— Dataset entries —

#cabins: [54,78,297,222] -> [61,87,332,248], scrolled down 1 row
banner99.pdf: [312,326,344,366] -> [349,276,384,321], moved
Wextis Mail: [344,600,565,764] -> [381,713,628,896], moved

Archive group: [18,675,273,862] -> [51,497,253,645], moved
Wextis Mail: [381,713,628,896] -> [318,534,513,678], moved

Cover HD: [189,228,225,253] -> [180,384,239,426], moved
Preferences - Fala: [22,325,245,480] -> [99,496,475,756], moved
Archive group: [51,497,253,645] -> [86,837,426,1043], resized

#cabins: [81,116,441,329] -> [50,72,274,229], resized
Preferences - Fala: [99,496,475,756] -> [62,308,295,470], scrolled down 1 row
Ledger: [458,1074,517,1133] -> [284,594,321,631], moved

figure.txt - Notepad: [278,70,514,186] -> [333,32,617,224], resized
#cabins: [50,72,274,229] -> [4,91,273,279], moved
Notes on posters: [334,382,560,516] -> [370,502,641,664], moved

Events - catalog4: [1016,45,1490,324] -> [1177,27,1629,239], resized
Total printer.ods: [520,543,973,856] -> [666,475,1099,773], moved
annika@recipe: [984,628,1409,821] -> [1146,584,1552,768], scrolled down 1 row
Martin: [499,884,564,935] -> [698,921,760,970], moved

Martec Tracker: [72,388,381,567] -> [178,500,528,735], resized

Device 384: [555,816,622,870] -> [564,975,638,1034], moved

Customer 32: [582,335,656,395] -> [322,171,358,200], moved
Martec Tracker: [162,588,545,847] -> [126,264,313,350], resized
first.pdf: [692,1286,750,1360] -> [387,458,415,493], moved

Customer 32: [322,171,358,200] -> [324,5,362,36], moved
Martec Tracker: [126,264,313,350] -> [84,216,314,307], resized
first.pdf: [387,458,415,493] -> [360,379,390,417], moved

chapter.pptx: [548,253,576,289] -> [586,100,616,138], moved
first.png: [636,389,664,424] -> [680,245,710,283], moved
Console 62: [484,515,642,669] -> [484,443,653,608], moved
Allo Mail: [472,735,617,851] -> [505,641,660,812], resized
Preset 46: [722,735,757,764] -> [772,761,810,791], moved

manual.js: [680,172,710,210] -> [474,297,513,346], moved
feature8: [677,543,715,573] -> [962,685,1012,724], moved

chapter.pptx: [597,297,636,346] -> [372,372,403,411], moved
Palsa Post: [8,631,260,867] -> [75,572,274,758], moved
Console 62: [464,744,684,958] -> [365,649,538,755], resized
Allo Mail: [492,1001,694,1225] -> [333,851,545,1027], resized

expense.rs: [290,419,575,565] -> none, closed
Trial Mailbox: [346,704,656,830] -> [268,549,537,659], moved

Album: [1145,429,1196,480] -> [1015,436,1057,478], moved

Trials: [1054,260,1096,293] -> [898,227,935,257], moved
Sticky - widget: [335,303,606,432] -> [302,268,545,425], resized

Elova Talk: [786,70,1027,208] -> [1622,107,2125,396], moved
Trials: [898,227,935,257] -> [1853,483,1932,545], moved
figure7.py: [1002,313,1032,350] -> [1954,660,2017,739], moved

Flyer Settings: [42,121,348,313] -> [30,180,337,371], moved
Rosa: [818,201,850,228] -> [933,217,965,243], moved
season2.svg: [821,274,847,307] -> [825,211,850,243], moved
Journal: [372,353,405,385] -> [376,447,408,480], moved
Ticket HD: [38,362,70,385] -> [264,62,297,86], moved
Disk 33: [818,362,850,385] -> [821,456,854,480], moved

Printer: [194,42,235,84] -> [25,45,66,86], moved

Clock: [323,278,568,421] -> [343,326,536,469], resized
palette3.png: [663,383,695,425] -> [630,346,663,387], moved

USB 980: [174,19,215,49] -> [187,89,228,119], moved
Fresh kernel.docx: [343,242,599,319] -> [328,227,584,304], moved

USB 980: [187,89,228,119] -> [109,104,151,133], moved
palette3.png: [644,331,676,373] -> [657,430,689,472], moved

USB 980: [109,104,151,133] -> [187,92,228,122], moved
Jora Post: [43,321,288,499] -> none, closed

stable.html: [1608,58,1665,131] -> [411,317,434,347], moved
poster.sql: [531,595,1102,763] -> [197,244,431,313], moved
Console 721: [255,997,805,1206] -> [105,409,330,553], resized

— Task statement —
Nothing but the lines from the one containing "Clock: [323,278,568,421] ->" through the last line of the data above should be given again, each exactly as it stands.

— Task solution —
Clock: [323,278,568,421] -> [343,326,536,469], resized
palette3.png: [663,383,695,425] -> [630,346,663,387], moved

USB 980: [174,19,215,49] -> [187,89,228,119], moved
Fresh kernel.docx: [343,242,599,319] -> [328,227,584,304], moved

USB 980: [187,89,228,119] -> [109,104,151,133], moved
palette3.png: [644,331,676,373] -> [657,430,689,472], moved

USB 980: [109,104,151,133] -> [187,92,228,122], moved
Jora Post: [43,321,288,499] -> none, closed

stable.html: [1608,58,1665,131] -> [411,317,434,347], moved
poster.sql: [531,595,1102,763] -> [197,244,431,313], moved
Console 721: [255,997,805,1206] -> [105,409,330,553], resized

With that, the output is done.